EXERCISE - An exact copy of each record is required.
──────── DATA FOR PROCESSING
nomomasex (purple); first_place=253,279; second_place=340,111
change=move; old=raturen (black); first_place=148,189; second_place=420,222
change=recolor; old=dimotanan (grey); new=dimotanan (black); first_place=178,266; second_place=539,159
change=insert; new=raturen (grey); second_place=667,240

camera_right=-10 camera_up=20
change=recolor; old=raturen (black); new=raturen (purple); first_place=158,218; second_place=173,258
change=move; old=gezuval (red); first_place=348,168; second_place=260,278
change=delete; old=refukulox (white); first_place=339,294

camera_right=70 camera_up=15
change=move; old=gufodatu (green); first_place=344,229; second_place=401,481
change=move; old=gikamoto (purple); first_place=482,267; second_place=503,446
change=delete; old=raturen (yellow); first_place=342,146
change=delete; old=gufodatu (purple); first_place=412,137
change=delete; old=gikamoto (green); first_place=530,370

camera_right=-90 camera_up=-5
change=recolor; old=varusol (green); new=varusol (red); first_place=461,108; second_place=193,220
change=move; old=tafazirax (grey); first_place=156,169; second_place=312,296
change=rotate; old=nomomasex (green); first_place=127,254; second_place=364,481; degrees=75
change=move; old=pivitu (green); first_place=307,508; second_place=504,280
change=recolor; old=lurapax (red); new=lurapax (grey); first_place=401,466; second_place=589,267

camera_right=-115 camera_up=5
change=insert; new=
────────────────
YOUR SOLUTION -
nomomasex (purple); first_place=253,279; second_place=340,111
change=move; old=raturen (black); first_place=148,189; second_place=420,222
change=recolor; old=dimotanan (grey); new=dimotanan (black); first_place=178,266; second_place=539,159
change=insert; new=raturen (grey); second_place=667,240

camera_right=-10 camera_up=20
change=recolor; old=raturen (black); new=raturen (purple); first_place=158,218; second_place=173,258
change=move; old=gezuval (red); first_place=348,168; second_place=260,278
change=delete; old=refukulox (white); first_place=339,294

camera_right=70 camera_up=15
change=move; old=gufodatu (green); first_place=344,229; second_place=401,481
change=move; old=gikamoto (purple); first_place=482,267; second_place=503,446
change=delete; old=raturen (yellow); first_place=342,146
change=delete; old=gufodatu (purple); first_place=412,137
change=delete; old=gikamoto (green); first_place=530,370

camera_right=-90 camera_up=-5
change=recolor; old=varusol (green); new=varusol (red); first_place=461,108; second_place=193,220
change=move; old=tafazirax (grey); first_place=156,169; second_place=312,296
change=rotate; old=nomomasex (green); first_place=127,254; second_place=364,481; degrees=75
change=move; old=pivitu (green); first_place=307,508; second_place=504,280
change=recolor; old=lurapax (red); new=lurapax (grey); first_place=401,466; second_place=589,267

camera_right=-115 camera_up=5
change=insert; new=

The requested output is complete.